## GOAL OF THE EXERCISE:
The records that follow are to be repeated in full, with no pictures retained.

[Start of Attachment]

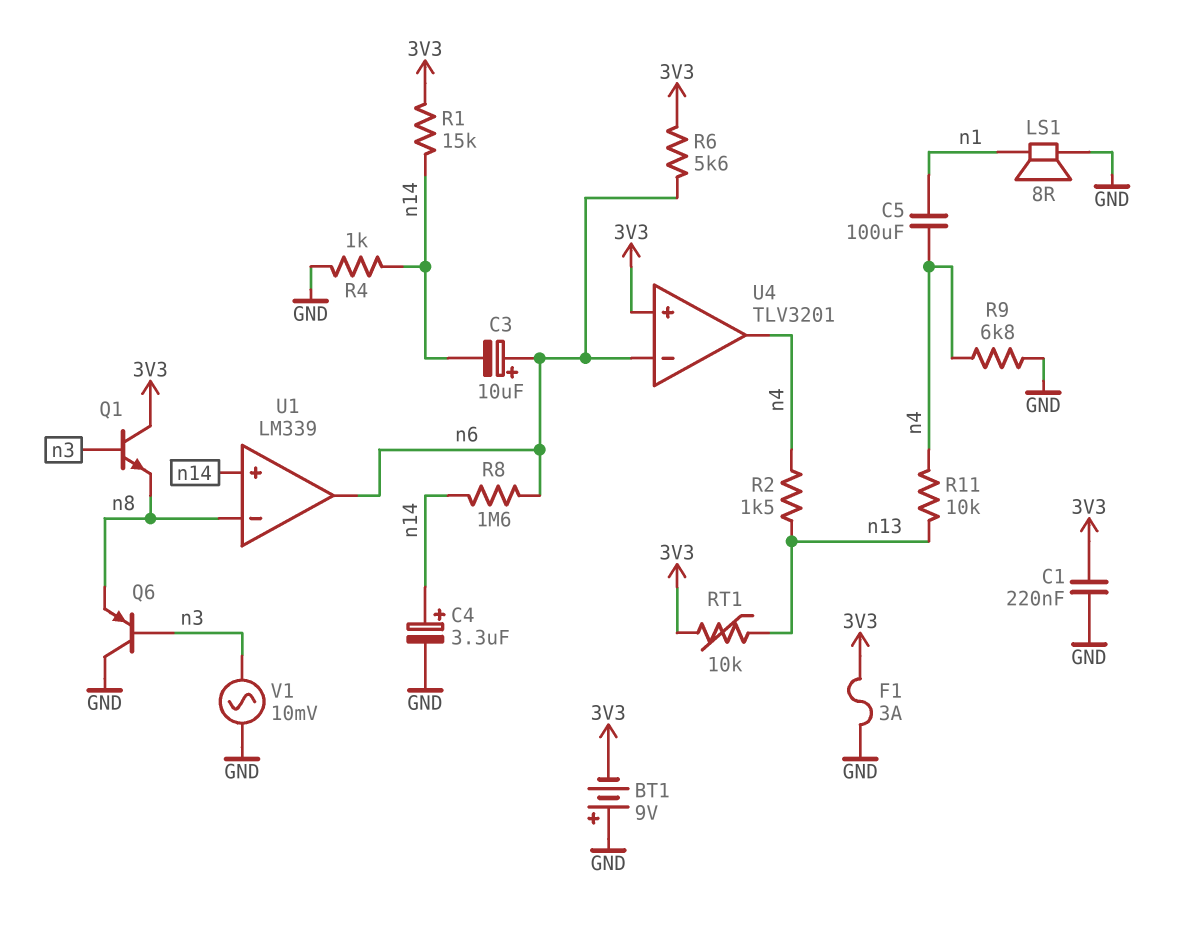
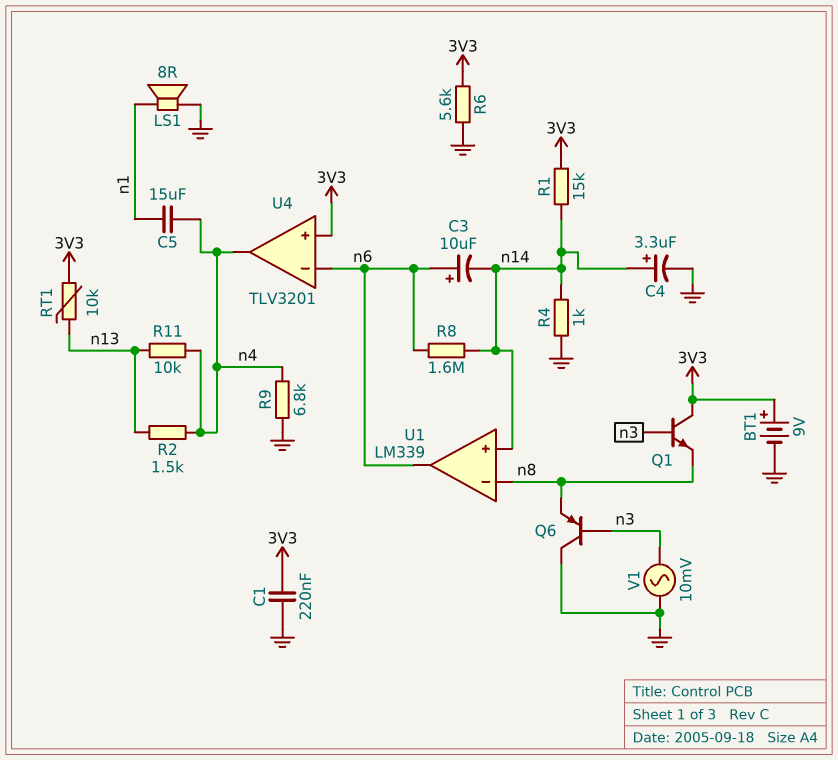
BT1: 9V (plus GND, minus 3V3) -> 9V (plus 3V3, minus GND)
C5: 100uF (n1, n4) -> 15uF (n1, n4)
F1: 3A (3V3, GND) -> none
R6: 5.6k (3V3, n6) -> 5.6k (3V3, GND)

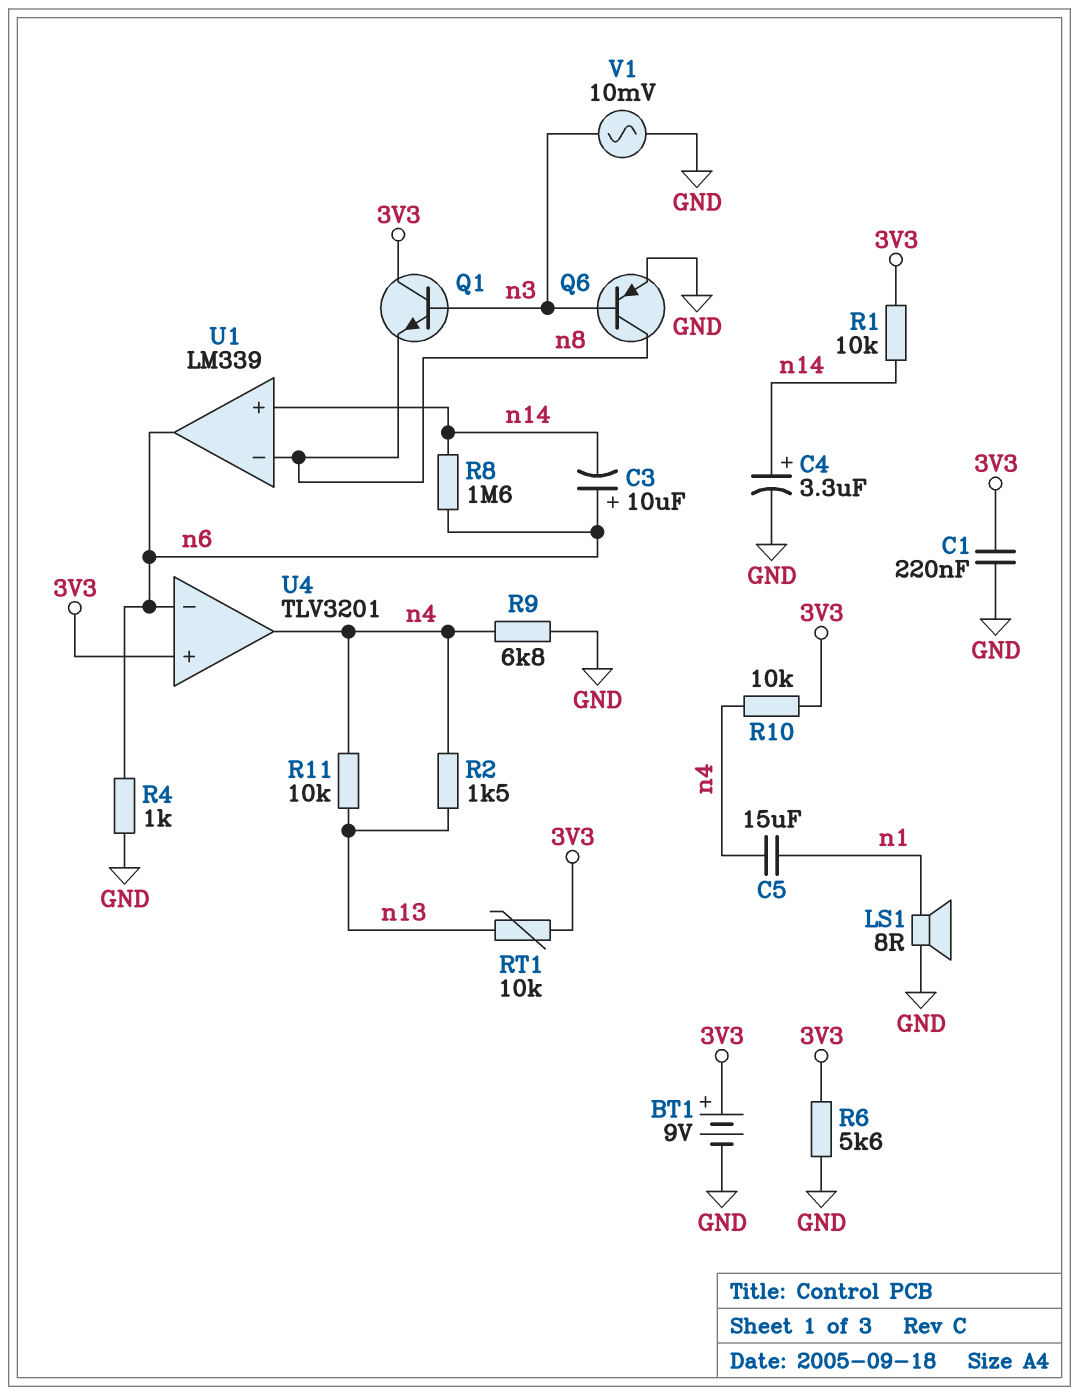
Q6: PNP (B n3, C GND, E n8) -> PNP (B n3, C n8, E GND)
R1: 15k (3V3, n14) -> 10k (3V3, n14)
R4: 1k (GND, n14) -> 1k (GND, n6)
R10: none -> 10k (3V3, n4)

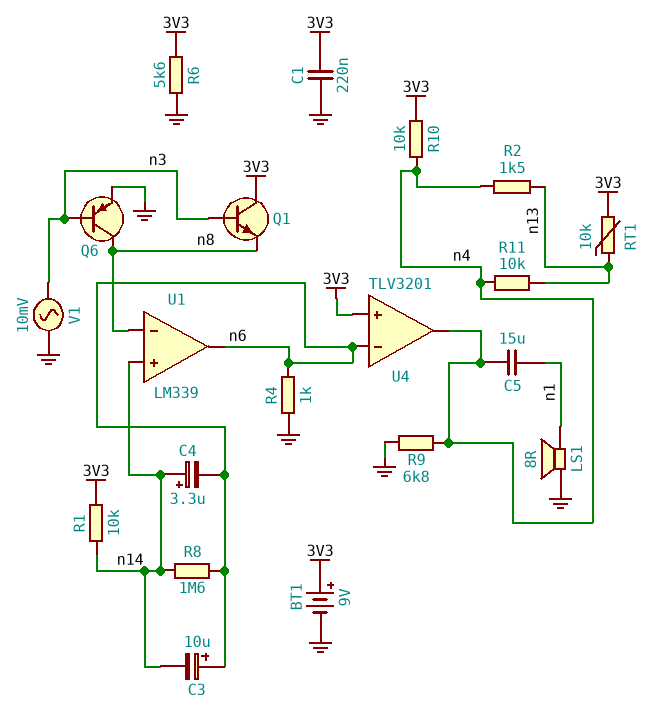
C4: 3.3uF (plus n14, minus GND) -> 3.3uF (plus n14, minus n6)

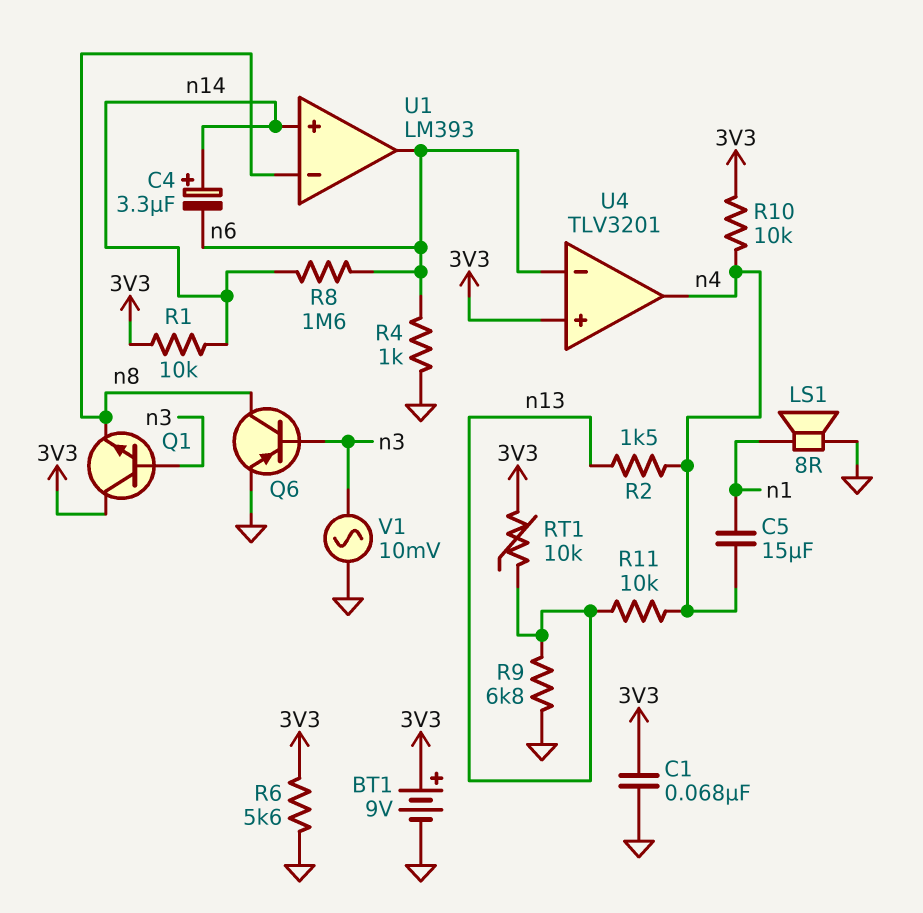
C1: 220nF (3V3, GND) -> 68nF (3V3, GND)
C3: 10uF (plus n6, minus n14) -> none
R9: 6.8k (GND, n4) -> 6.8k (GND, n13)
U1: LM339 -> LM393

[End of Attachment]

## SOLUTION:
BT1: 9V (plus GND, minus 3V3) -> 9V (plus 3V3, minus GND)
C5: 100uF (n1, n4) -> 15uF (n1, n4)
F1: 3A (3V3, GND) -> none
R6: 5.6k (3V3, n6) -> 5.6k (3V3, GND)

Q6: PNP (B n3, C GND, E n8) -> PNP (B n3, C n8, E GND)
R1: 15k (3V3, n14) -> 10k (3V3, n14)
R4: 1k (GND, n14) -> 1k (GND, n6)
R10: none -> 10k (3V3, n4)

C4: 3.3uF (plus n14, minus GND) -> 3.3uF (plus n14, minus n6)

C1: 220nF (3V3, GND) -> 68nF (3V3, GND)
C3: 10uF (plus n6, minus n14) -> none
R9: 6.8k (GND, n4) -> 6.8k (GND, n13)
U1: LM339 -> LM393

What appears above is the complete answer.